#### Data for processing ####
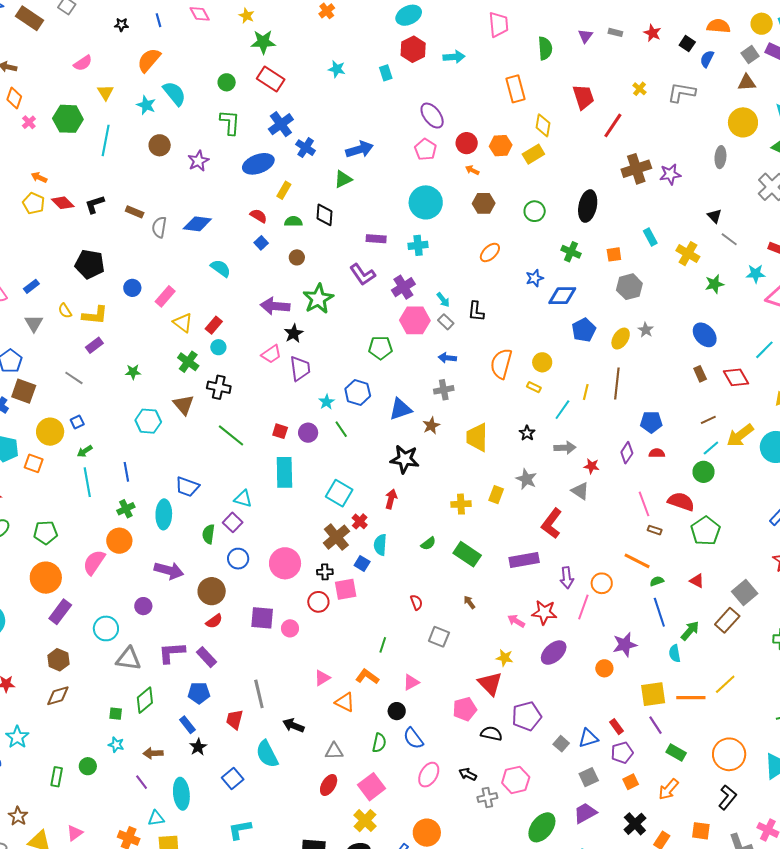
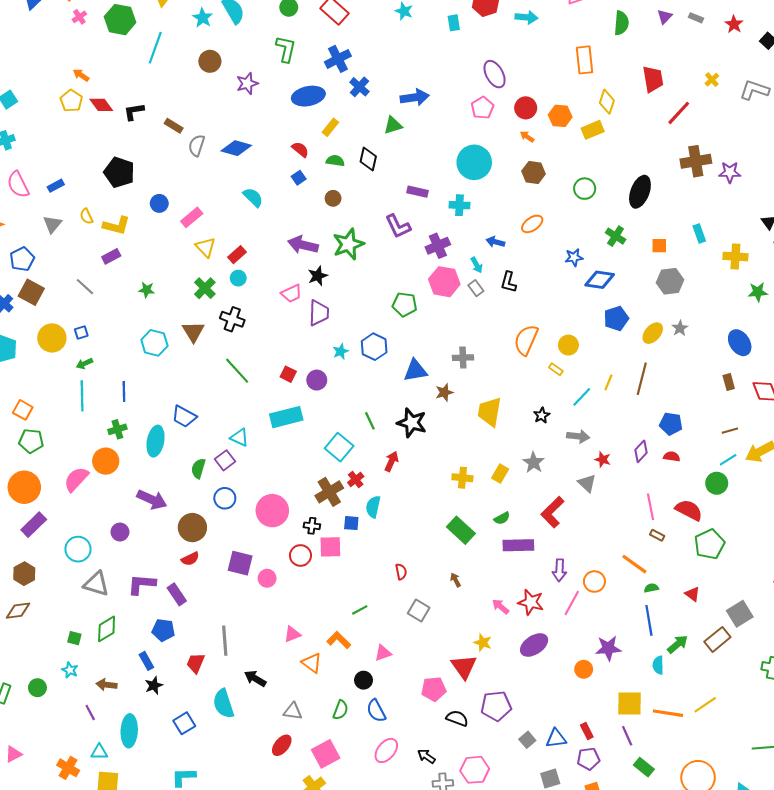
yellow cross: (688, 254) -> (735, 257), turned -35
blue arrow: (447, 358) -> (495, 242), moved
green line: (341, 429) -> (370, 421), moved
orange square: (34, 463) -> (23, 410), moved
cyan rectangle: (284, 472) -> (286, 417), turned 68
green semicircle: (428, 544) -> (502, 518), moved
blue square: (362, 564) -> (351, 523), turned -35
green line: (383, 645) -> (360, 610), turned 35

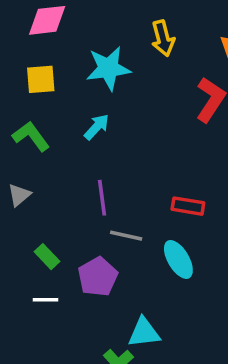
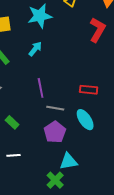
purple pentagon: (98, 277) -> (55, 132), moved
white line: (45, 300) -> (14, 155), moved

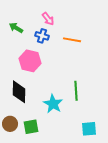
####
#### Data for processing ####
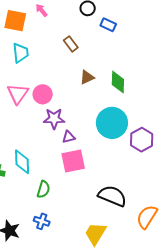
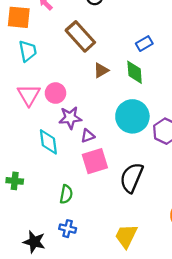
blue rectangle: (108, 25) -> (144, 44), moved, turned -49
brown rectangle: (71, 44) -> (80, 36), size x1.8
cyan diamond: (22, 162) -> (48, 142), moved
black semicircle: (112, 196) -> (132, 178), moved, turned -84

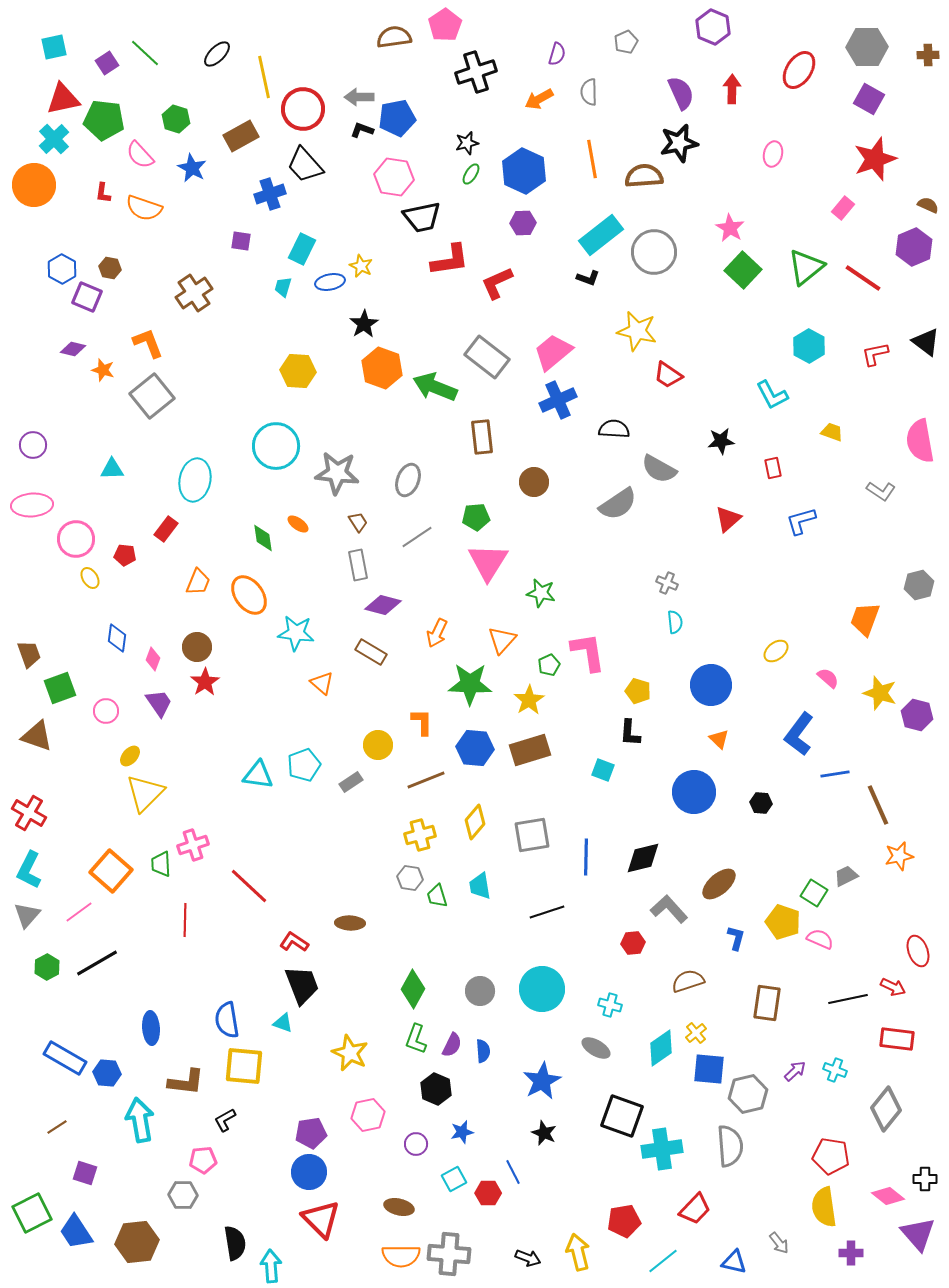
####
Would you please copy all lines in the data that contain the word "cyan"?

▸ Reply:
cyan rectangle: (284, 472) -> (286, 417), turned 68
cyan diamond: (22, 162) -> (48, 142), moved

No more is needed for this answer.